──────── Data for processing ────────

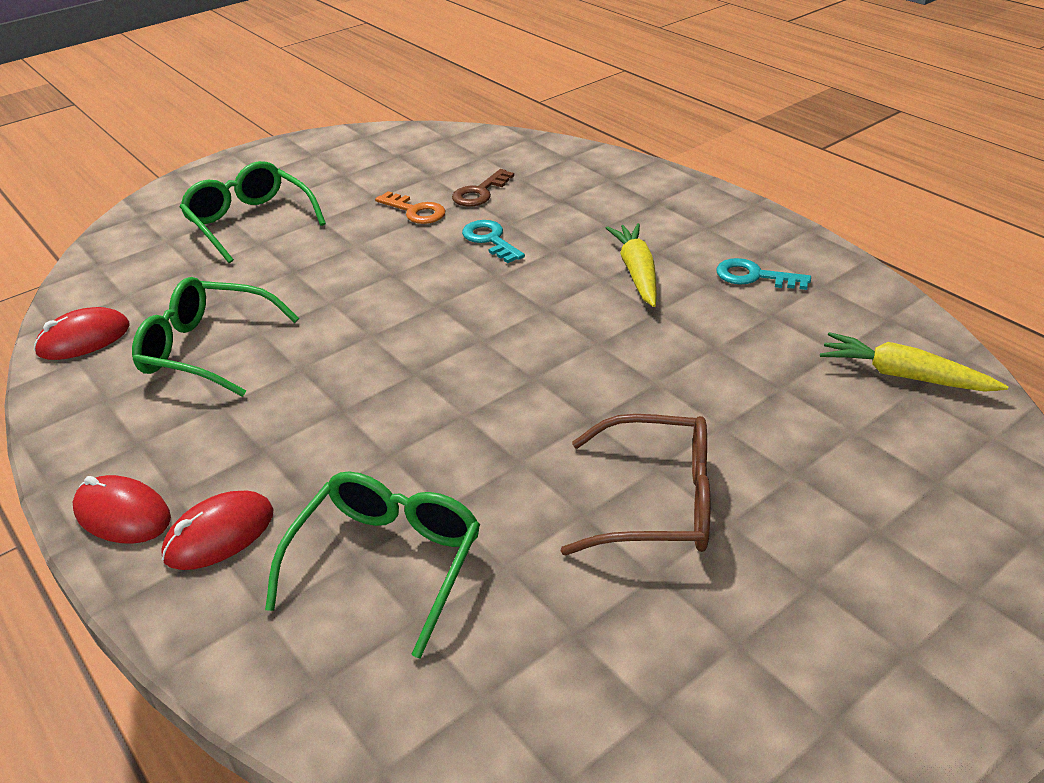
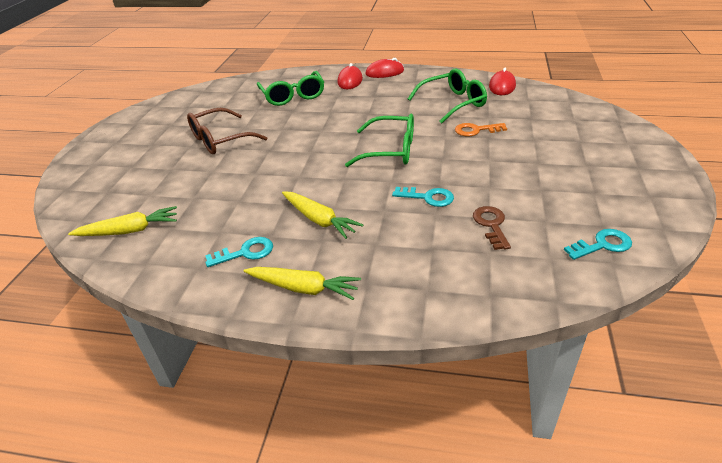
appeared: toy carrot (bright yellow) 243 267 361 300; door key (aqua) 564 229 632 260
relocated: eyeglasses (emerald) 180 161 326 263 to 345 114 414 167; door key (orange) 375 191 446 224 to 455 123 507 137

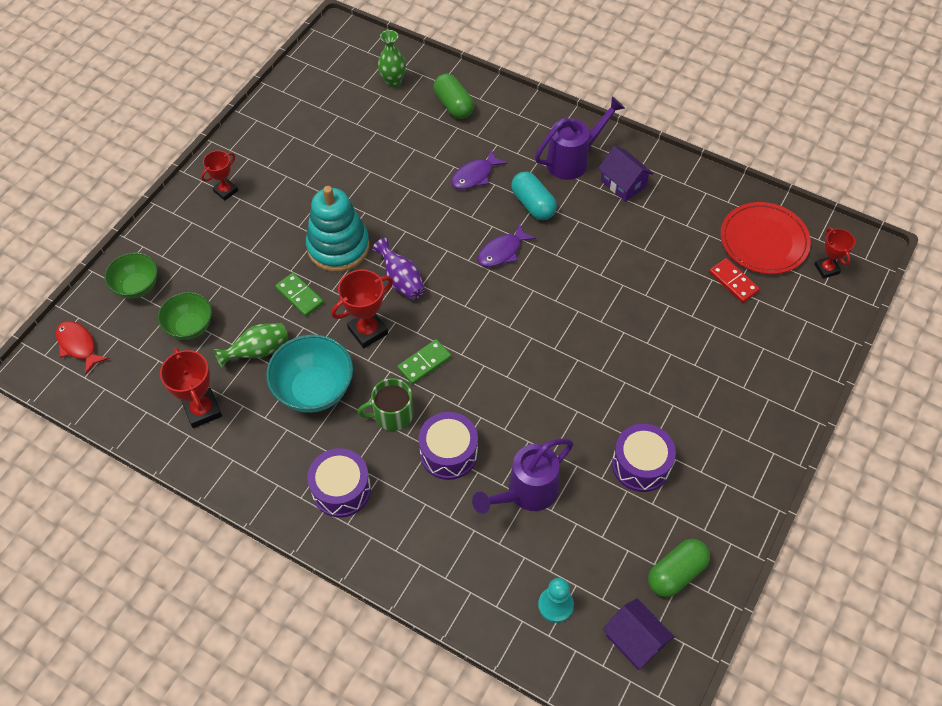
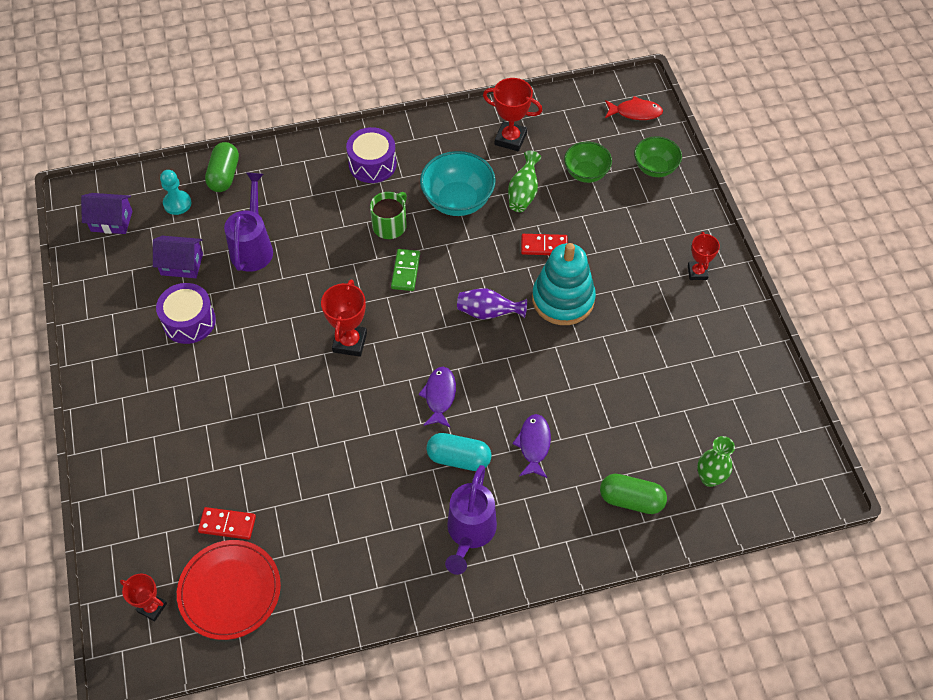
missing: toy drum (royal purple) 418 412 478 480
relocated: prize cup (crimson) 331 269 393 348 to 321 280 367 357; toy house (royal purple) 598 146 654 202 to 153 236 203 278; pill shape (emerald) 648 539 710 597 to 205 142 239 192
colour: domino tile (emerald) 275 273 324 317 to domino tile (crimson) 521 234 568 255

────────

# Task directions
Output every entry above verbatim, but leave out the pictures.

# Solution for this exercise
appeared: toy carrot (bright yellow) 243 267 361 300; door key (aqua) 564 229 632 260
relocated: eyeglasses (emerald) 180 161 326 263 to 345 114 414 167; door key (orange) 375 191 446 224 to 455 123 507 137

missing: toy drum (royal purple) 418 412 478 480
relocated: prize cup (crimson) 331 269 393 348 to 321 280 367 357; toy house (royal purple) 598 146 654 202 to 153 236 203 278; pill shape (emerald) 648 539 710 597 to 205 142 239 192
colour: domino tile (emerald) 275 273 324 317 to domino tile (crimson) 521 234 568 255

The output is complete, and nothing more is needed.